START SUPPLIED DATA

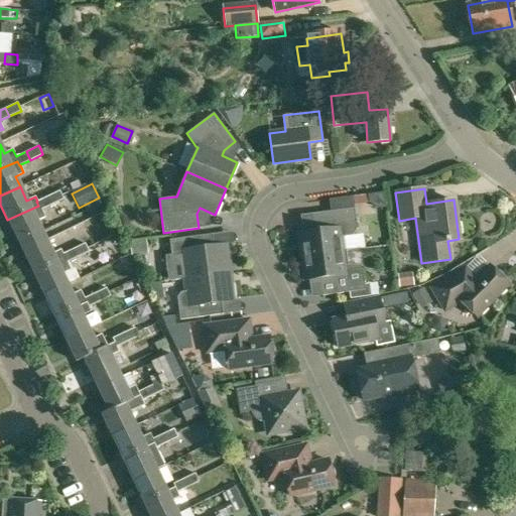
[(59,190),(47,197),(51,205),(63,199),(59,190)]
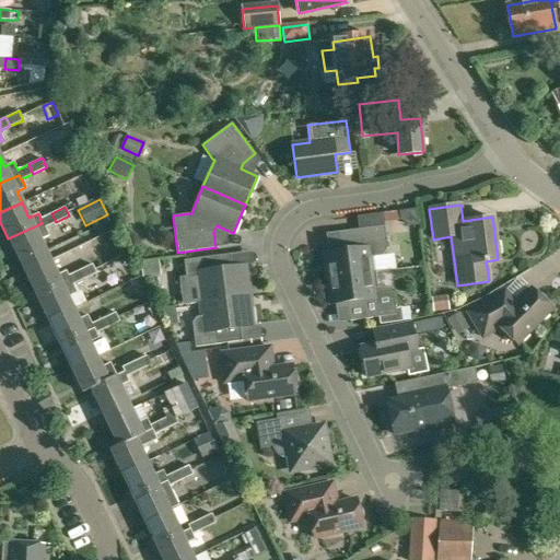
[(327,278),(372,272),(384,270),(382,255),(387,247),(383,212),(361,216),(363,229),(338,232),(340,251),(324,253),(327,278)]
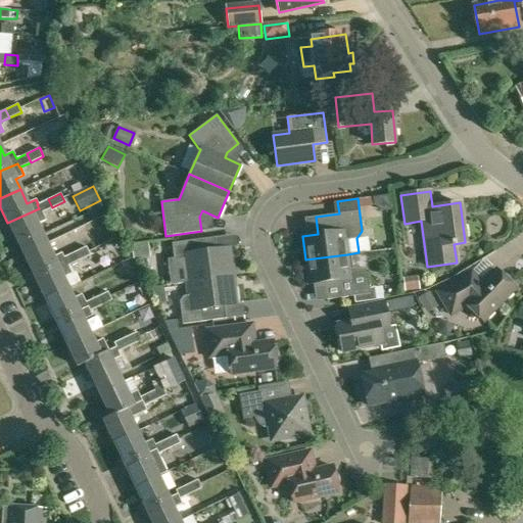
[(39,208),(7,223),(18,246),(31,240),(34,248),(46,242),(37,224),(46,220),(42,212),(52,207),(48,199),(38,204),(37,204),(39,208)]
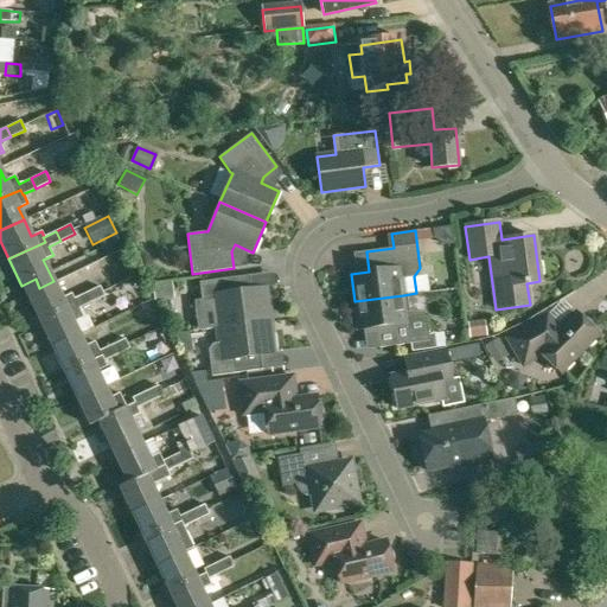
[(218,327),(269,320),(266,287),(251,289),(249,275),(199,282),(202,300),(213,299),(218,327)]
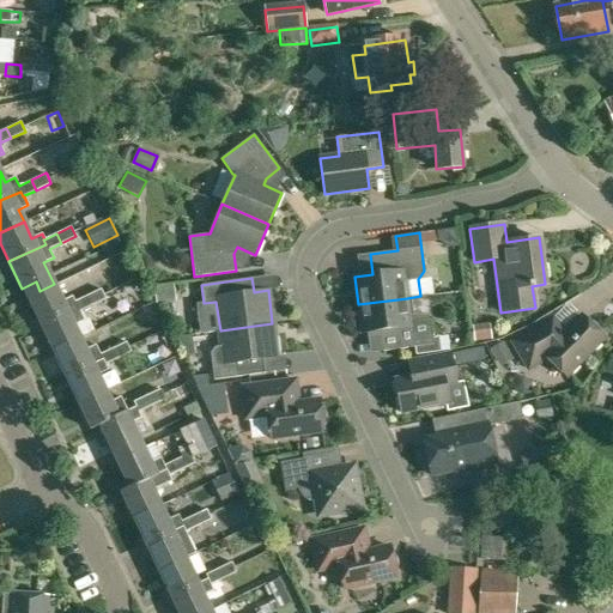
[(36,281),(22,289),(40,325),(76,307),(78,311),(79,311),(91,305),(86,295),(74,301),(72,296),(62,302),(54,284),(40,291),(36,281)]
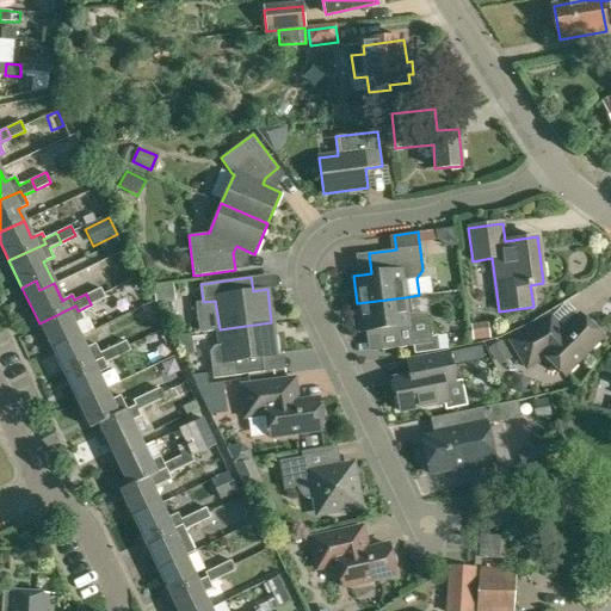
[(100,288),(86,294),(91,304),(105,298),(100,288)]
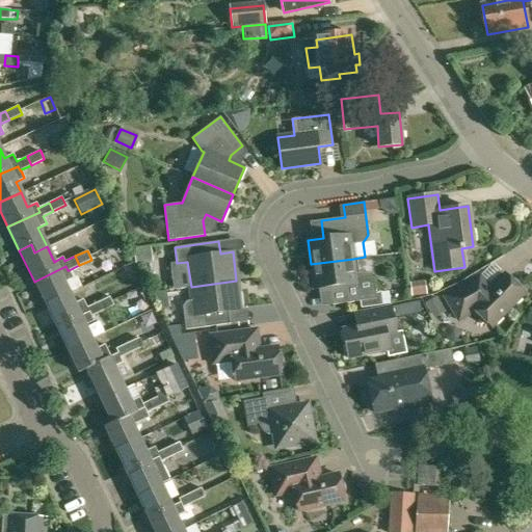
[(355,273),(353,259),(311,264),(314,288),(329,286),(333,304),(376,298),(373,277),(366,272),(355,273)]
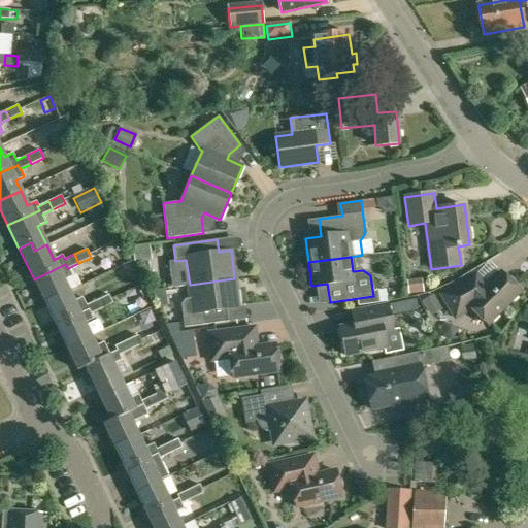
[(72,276),(68,268),(67,268),(65,264),(34,279),(44,302),(68,291),(63,279),(72,276)]
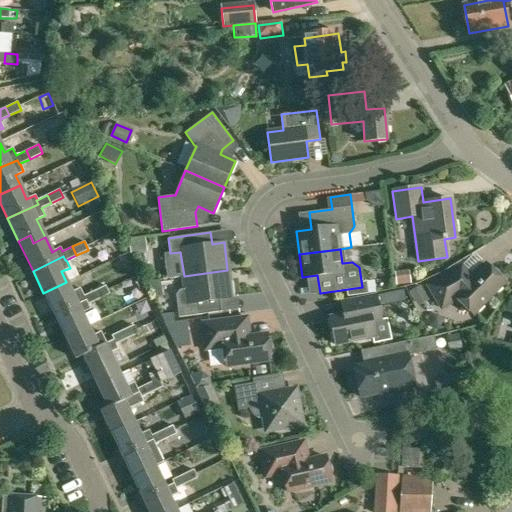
[(457,298),(473,314),(504,282),(500,278),(499,271),(496,269),(490,267),(486,263),(473,276),(462,265),(428,285),(441,308),(457,298)]
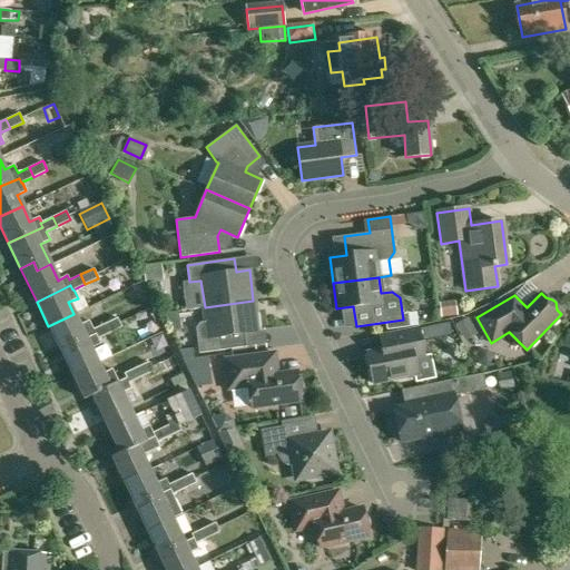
[(253,301),(205,307),(206,321),(199,322),(195,328),(198,353),(246,346),(244,333),(257,332),(253,301)]
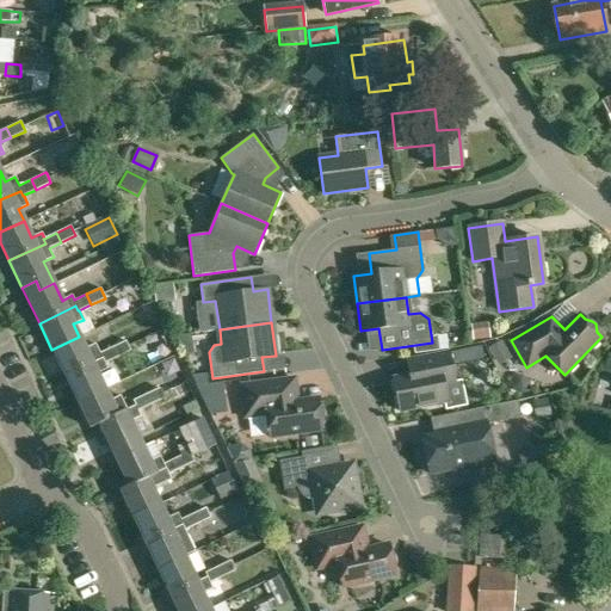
[(85,349),(79,337),(51,350),(65,376),(92,363),(102,358),(99,353),(96,344),(85,349)]
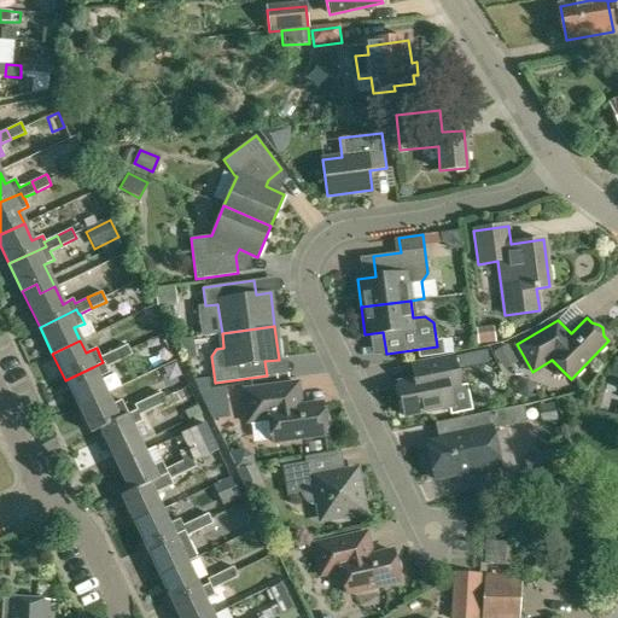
[(114,351),(118,361),(132,355),(127,345),(114,351)]
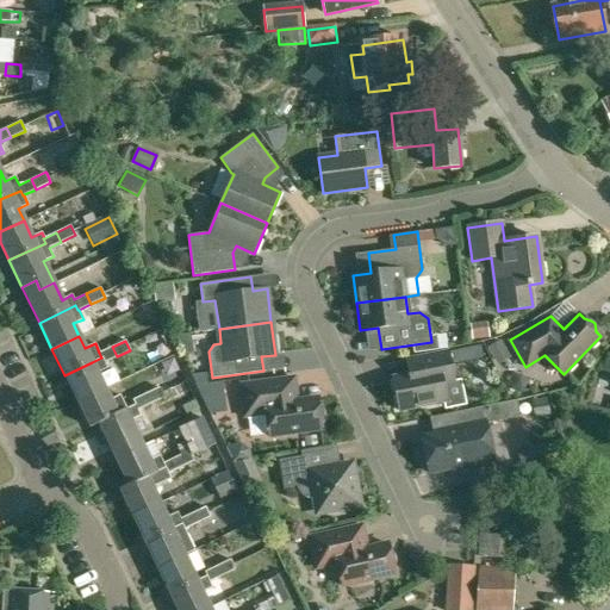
[(112,347),(99,353),(101,358),(104,363),(117,356),(112,347)]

END SUPPLIED DATA

- AIM OF THE EXERCISE
Above are some records. Reproduce the lines from the one with "[(100,288),(86,294),(91,304),(105,298),(100,288)]" down to the one with "[(114,351),(118,361),(132,355),(127,345),(114,351)]", keeping both, and leave every picture out.

- YOUR SOLUTION
[(100,288),(86,294),(91,304),(105,298),(100,288)]
[(355,273),(353,259),(311,264),(314,288),(329,286),(333,304),(376,298),(373,277),(366,272),(355,273)]
[(72,276),(68,268),(67,268),(65,264),(34,279),(44,302),(68,291),(63,279),(72,276)]
[(457,298),(473,314),(504,282),(500,278),(499,271),(496,269),(490,267),(486,263),(473,276),(462,265),(428,285),(441,308),(457,298)]
[(253,301),(205,307),(206,321),(199,322),(195,328),(198,353),(246,346),(244,333),(257,332),(253,301)]
[(85,349),(79,337),(51,350),(65,376),(92,363),(102,358),(99,353),(96,344),(85,349)]
[(114,351),(118,361),(132,355),(127,345),(114,351)]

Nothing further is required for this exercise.